RECORDS FOR PROCESSING -
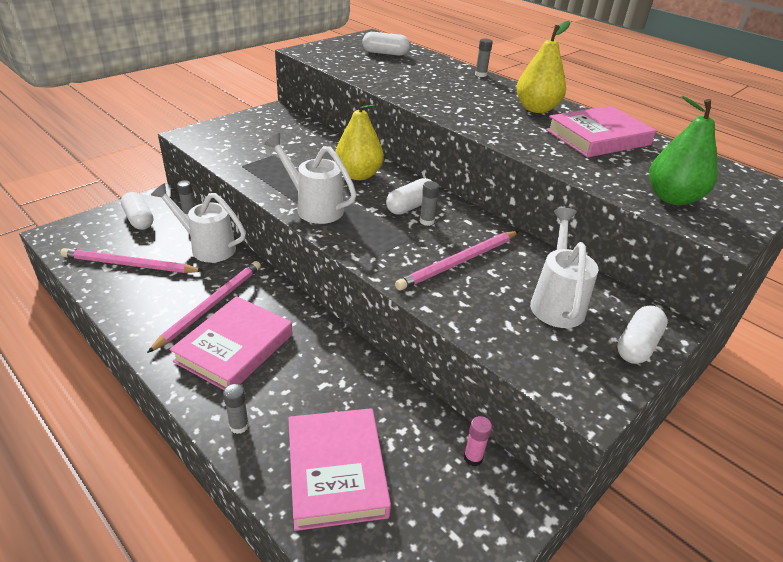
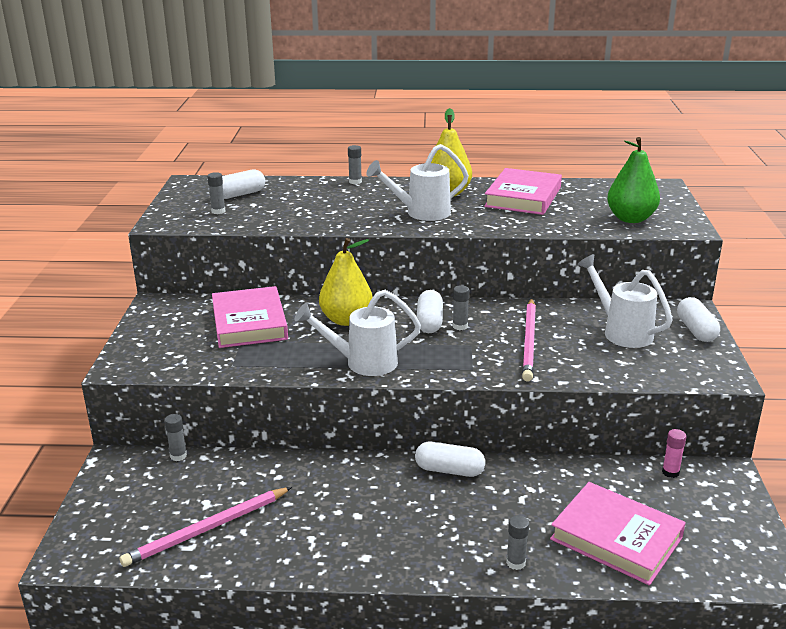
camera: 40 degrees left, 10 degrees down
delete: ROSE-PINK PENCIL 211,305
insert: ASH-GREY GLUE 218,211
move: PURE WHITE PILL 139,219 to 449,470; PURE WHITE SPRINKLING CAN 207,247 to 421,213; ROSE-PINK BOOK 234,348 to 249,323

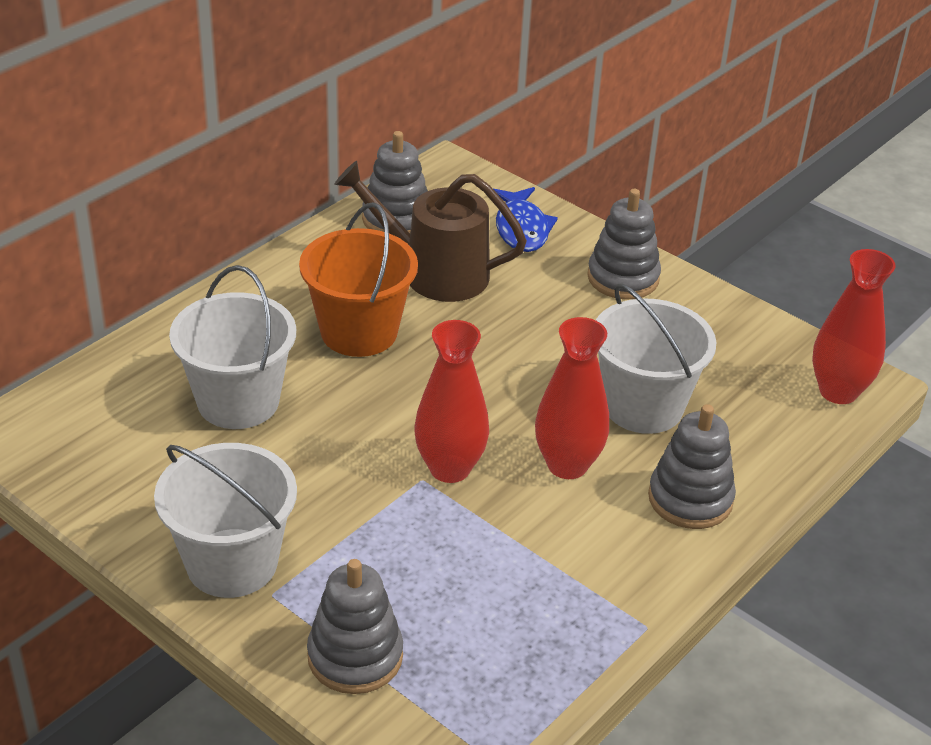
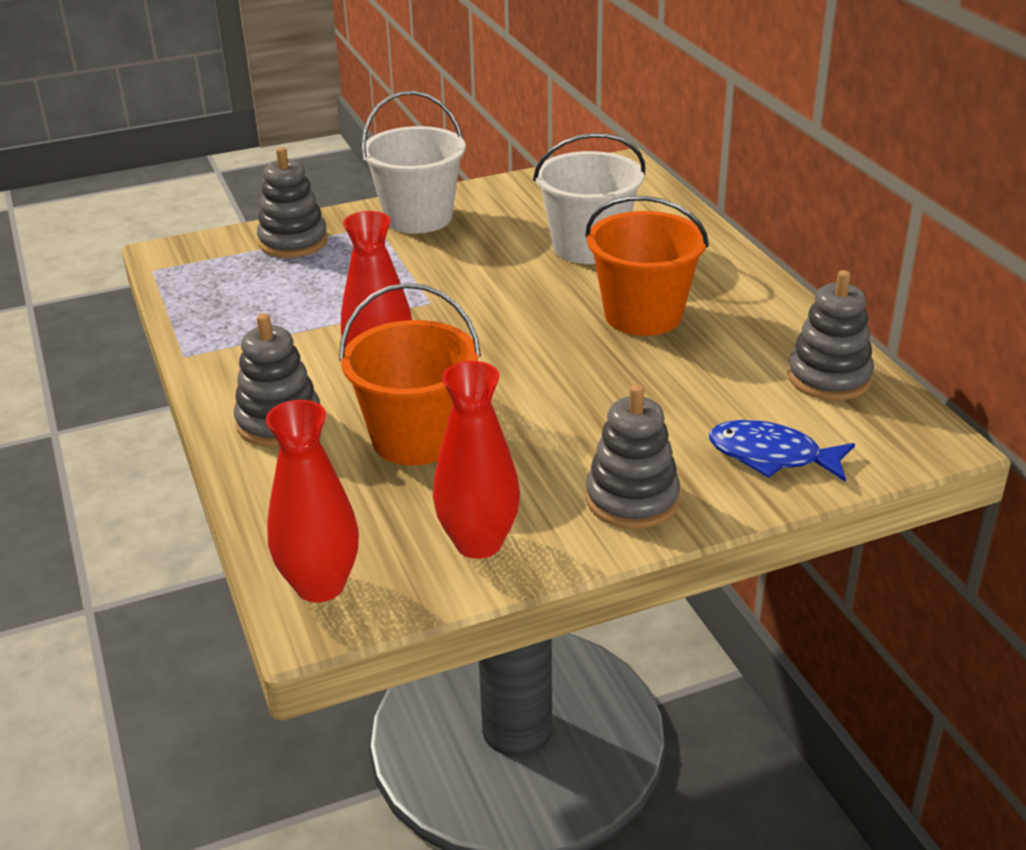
camera: 120 degrees right, 5 degrees down
delete: DARK BROWN SPRINKLING CAN 435,273
move: CRIMSON VASE 449,468 to 478,543
recolor: PURE WHITE SAND BUCKET 643,406 to ORANGE SAND BUCKET 416,438

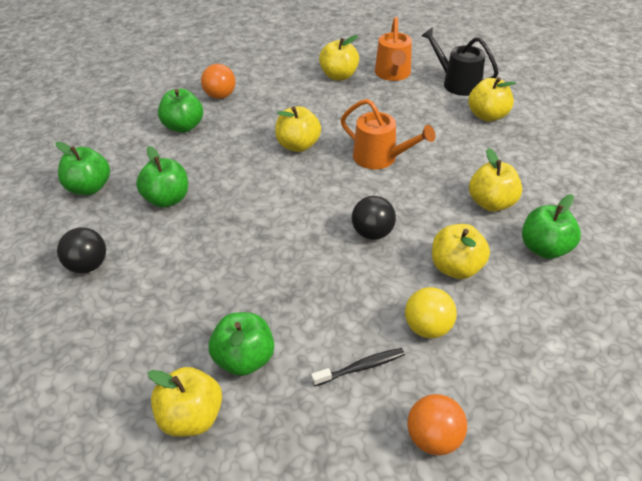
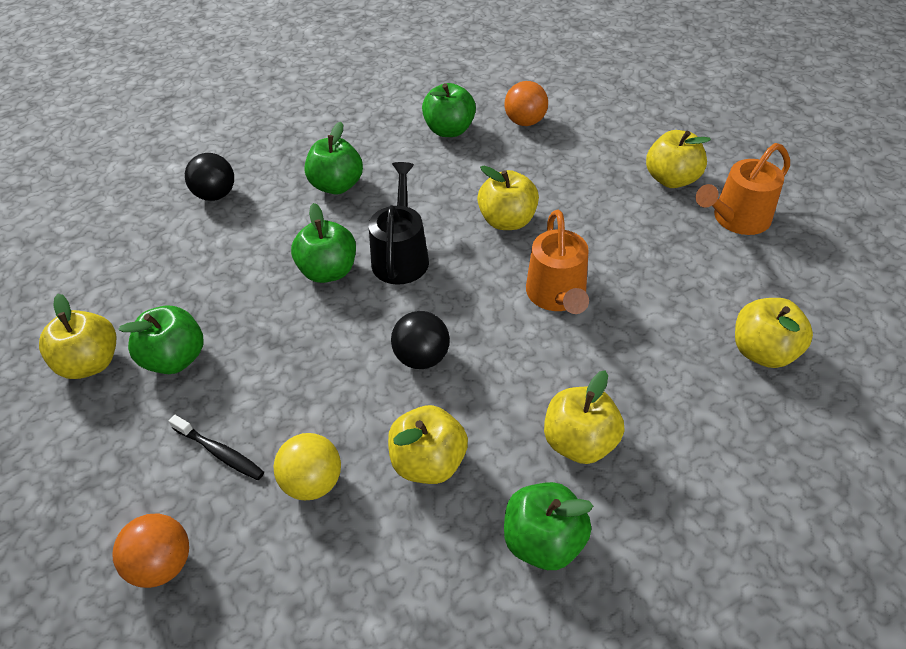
camera: 55 degrees right, 5 degrees up
move: GREEN TOY APPLE 89,188 to 328,271; BLACK SPRINKLING CAN 457,83 to 401,256

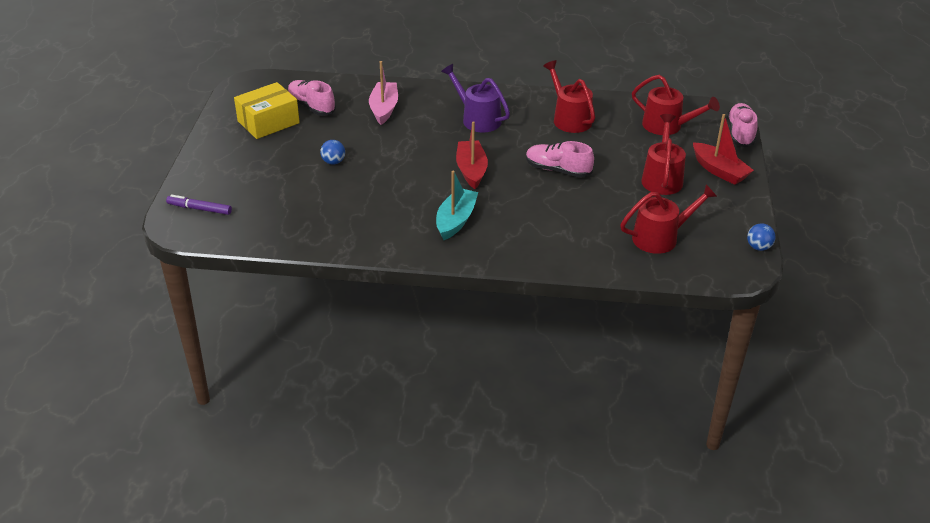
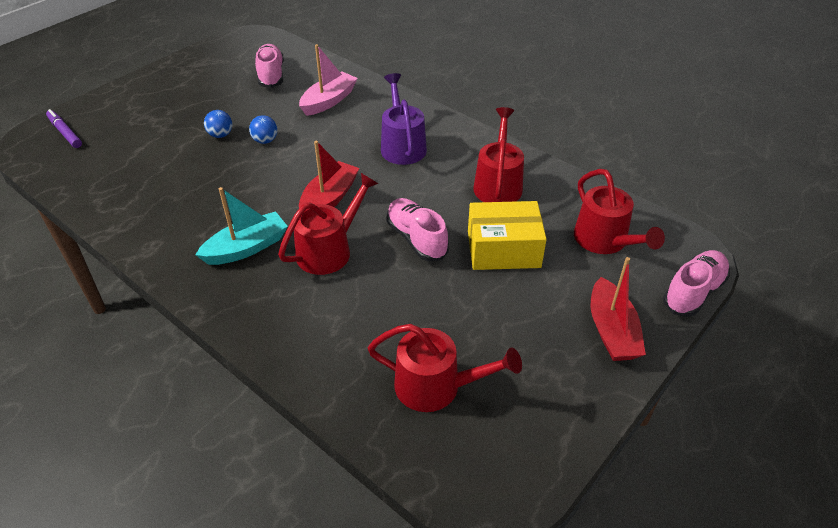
camera: 35 degrees right, 5 degrees up
move: BRIGHT YELLOW BOX 268,122 to 503,249; CRIMSON SPRINKLING CAN 662,178 to 329,250; BLUE SPHERE 758,247 to 265,141

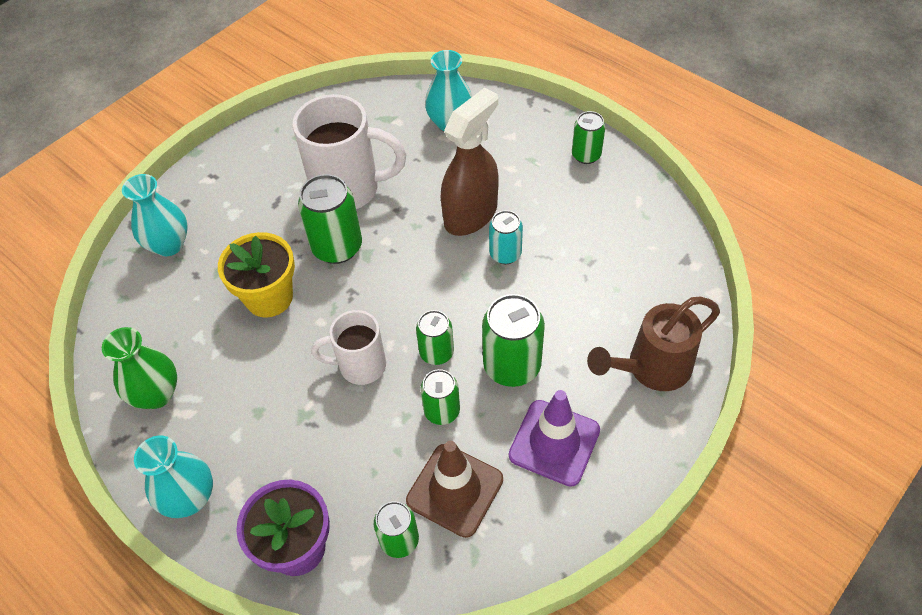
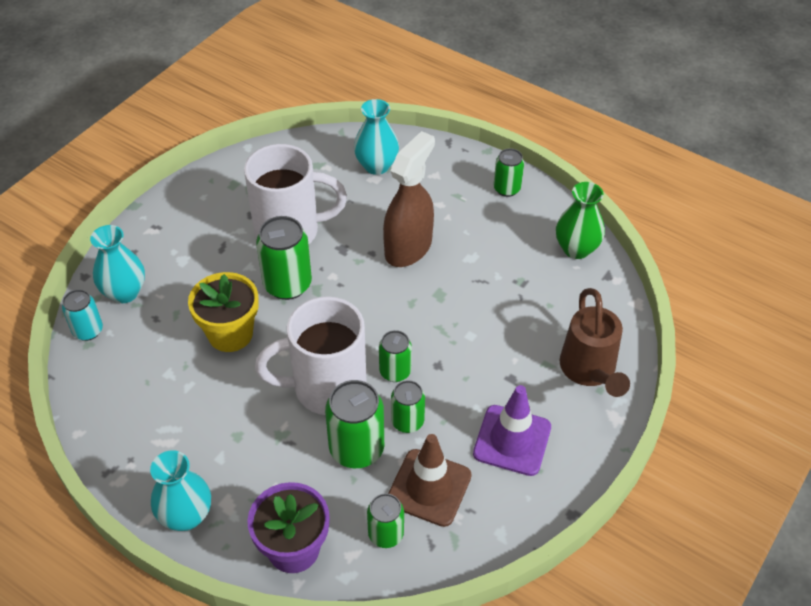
camera: 10 degrees left, 5 degrees down
move: GREEN VASE 156,394 to 576,249; GREEN CAN 512,366 to 356,449; AQUA CAN 505,254 to 88,331
rotate: DARK BROWN SPRINKLING CAN 652,368 = 589,371 60 degrees counterclockwise
resize: PURE WHITE MUG 360,366 = 326,388 x1.66

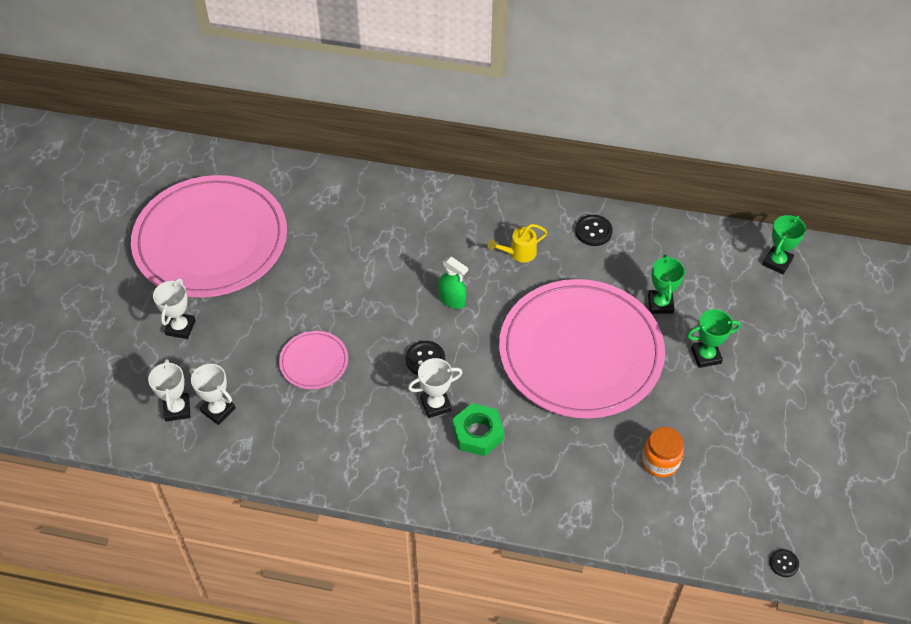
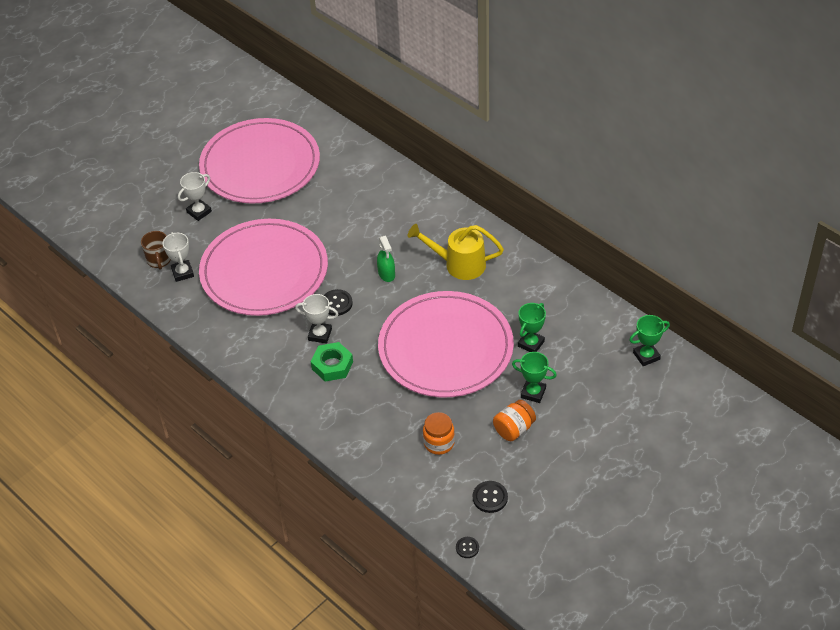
camera: 35 degrees right, 5 degrees down
insert: ORANGE JAR 514,429
move: BLACK SEWING BUTTON 593,231 to 490,497
replace: PURE WHITE PRIZE CUP 177,409 to DARK BROWN MUG 159,260
resize: ROSE-PINK DINNER PLATE 314,362 = 264,271 x2.39; BRIGHT YELLOW SPRINKLING CAN 518,253 = 458,264 x1.77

DIRECTIONS - Output nothing but the lines from the line with "move: PURE WHITE" through the last line of the material above, please, word for word and without the pictures.

PROBLEM SOLUTION -
move: PURE WHITE PILL 139,219 to 449,470; PURE WHITE SPRINKLING CAN 207,247 to 421,213; ROSE-PINK BOOK 234,348 to 249,323

camera: 120 degrees right, 5 degrees down
delete: DARK BROWN SPRINKLING CAN 435,273
move: CRIMSON VASE 449,468 to 478,543
recolor: PURE WHITE SAND BUCKET 643,406 to ORANGE SAND BUCKET 416,438

camera: 55 degrees right, 5 degrees up
move: GREEN TOY APPLE 89,188 to 328,271; BLACK SPRINKLING CAN 457,83 to 401,256

camera: 35 degrees right, 5 degrees up
move: BRIGHT YELLOW BOX 268,122 to 503,249; CRIMSON SPRINKLING CAN 662,178 to 329,250; BLUE SPHERE 758,247 to 265,141

camera: 10 degrees left, 5 degrees down
move: GREEN VASE 156,394 to 576,249; GREEN CAN 512,366 to 356,449; AQUA CAN 505,254 to 88,331
rotate: DARK BROWN SPRINKLING CAN 652,368 = 589,371 60 degrees counterclockwise
resize: PURE WHITE MUG 360,366 = 326,388 x1.66

camera: 35 degrees right, 5 degrees down
insert: ORANGE JAR 514,429
move: BLACK SEWING BUTTON 593,231 to 490,497
replace: PURE WHITE PRIZE CUP 177,409 to DARK BROWN MUG 159,260
resize: ROSE-PINK DINNER PLATE 314,362 = 264,271 x2.39; BRIGHT YELLOW SPRINKLING CAN 518,253 = 458,264 x1.77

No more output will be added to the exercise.